Without the pictures, copy all the entries below exactly.

__________

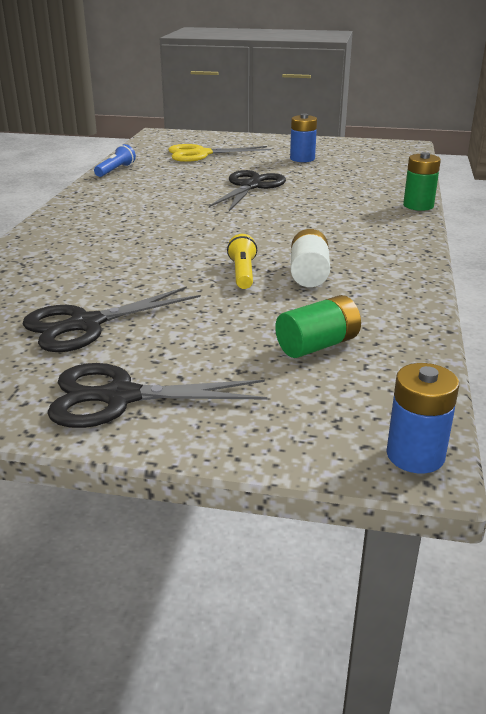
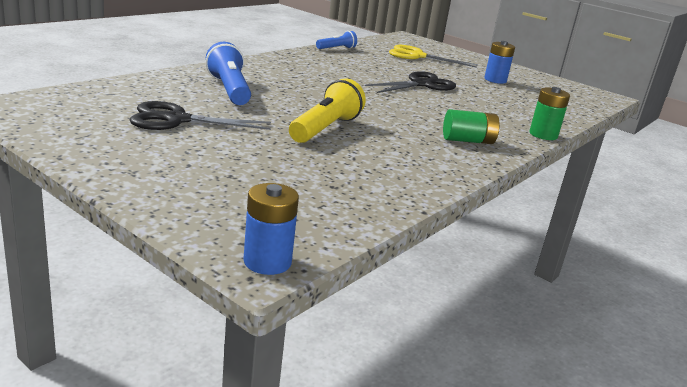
camera: 25 degrees right, 5 degrees down
(84, 262) = (229, 90): none -> blue flashlight
(119, 397) = (135, 160): black scissors -> none
(243, 273) = (325, 129): yellow flashlight -> yellow flashlight, size x1.70
(309, 274) = (373, 145): white battery -> none
(317, 345) = (307, 183): green battery -> green battery (468, 141)

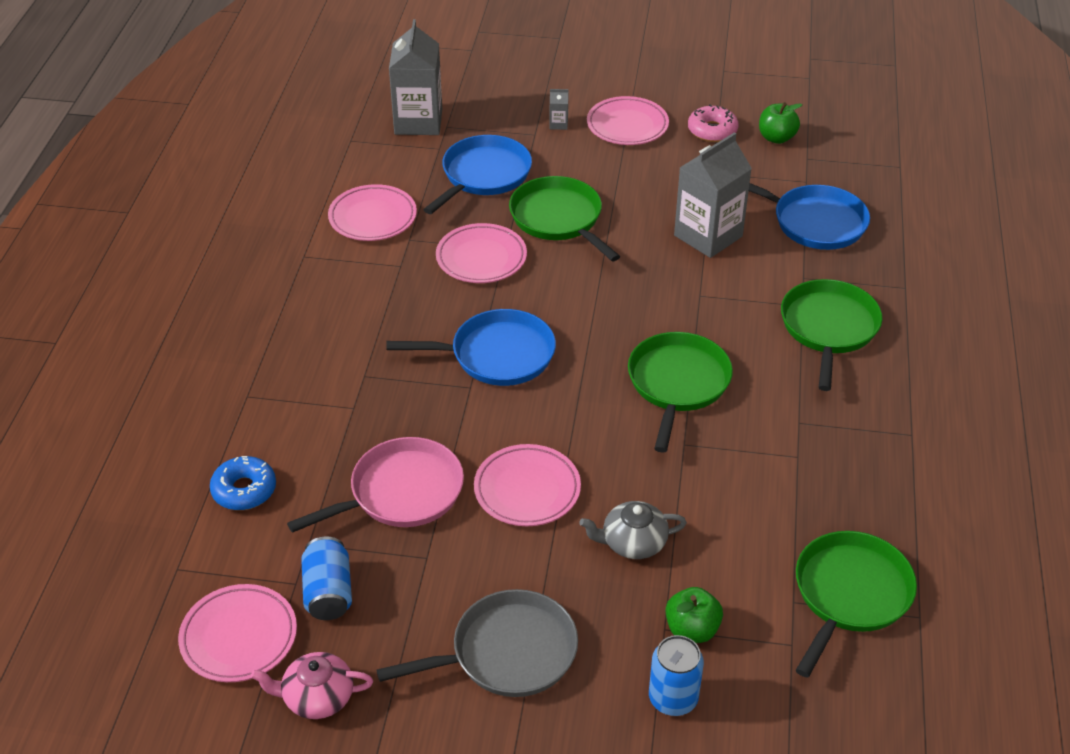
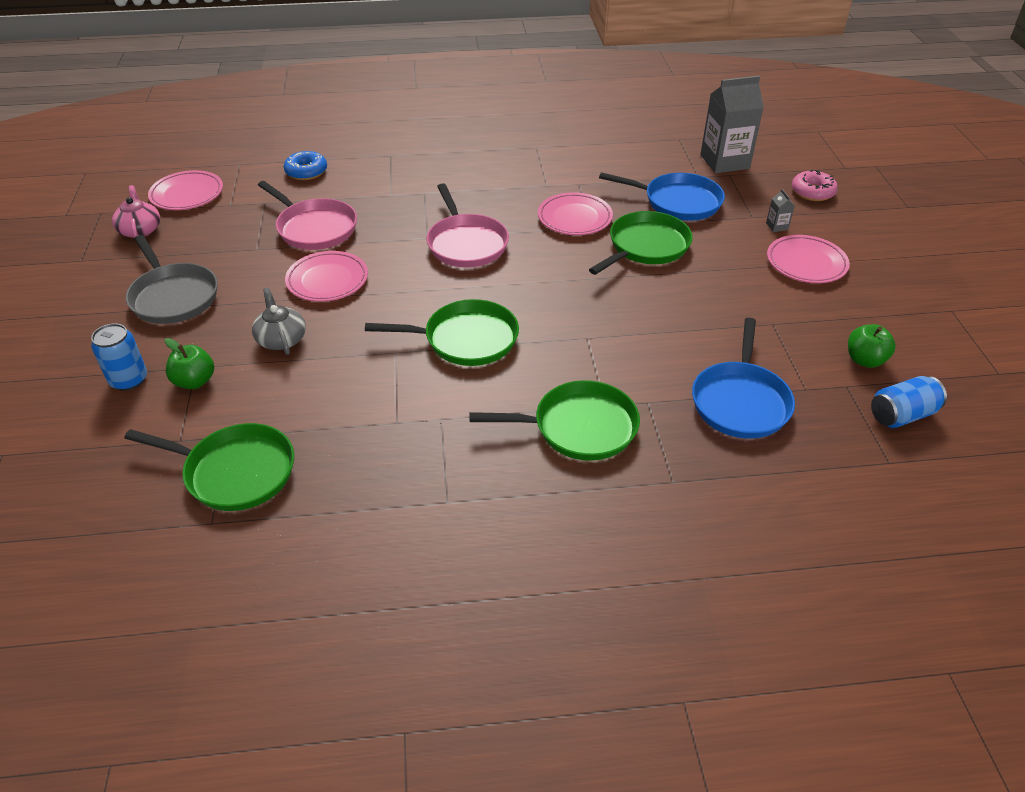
camera: 75 degrees right, 0 degrees up
(328, 592) = (223, 217): blue can -> blue can (901, 415)
(373, 217) = (594, 164): pink plate -> none
(497, 355) = (466, 244): blue pan -> pink pan
(708, 236) = (674, 332): grey carton -> none
(712, 130) = (841, 315): pink donut -> pink donut (812, 192)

__________

## Solution for this task
camera: 25 degrees right, 5 degrees down
(84, 262) = (229, 90): none -> blue flashlight
(119, 397) = (135, 160): black scissors -> none
(243, 273) = (325, 129): yellow flashlight -> yellow flashlight, size x1.70
(309, 274) = (373, 145): white battery -> none
(317, 345) = (307, 183): green battery -> green battery (468, 141)

camera: 75 degrees right, 0 degrees up
(328, 592) = (223, 217): blue can -> blue can (901, 415)
(373, 217) = (594, 164): pink plate -> none
(497, 355) = (466, 244): blue pan -> pink pan
(708, 236) = (674, 332): grey carton -> none
(712, 130) = (841, 315): pink donut -> pink donut (812, 192)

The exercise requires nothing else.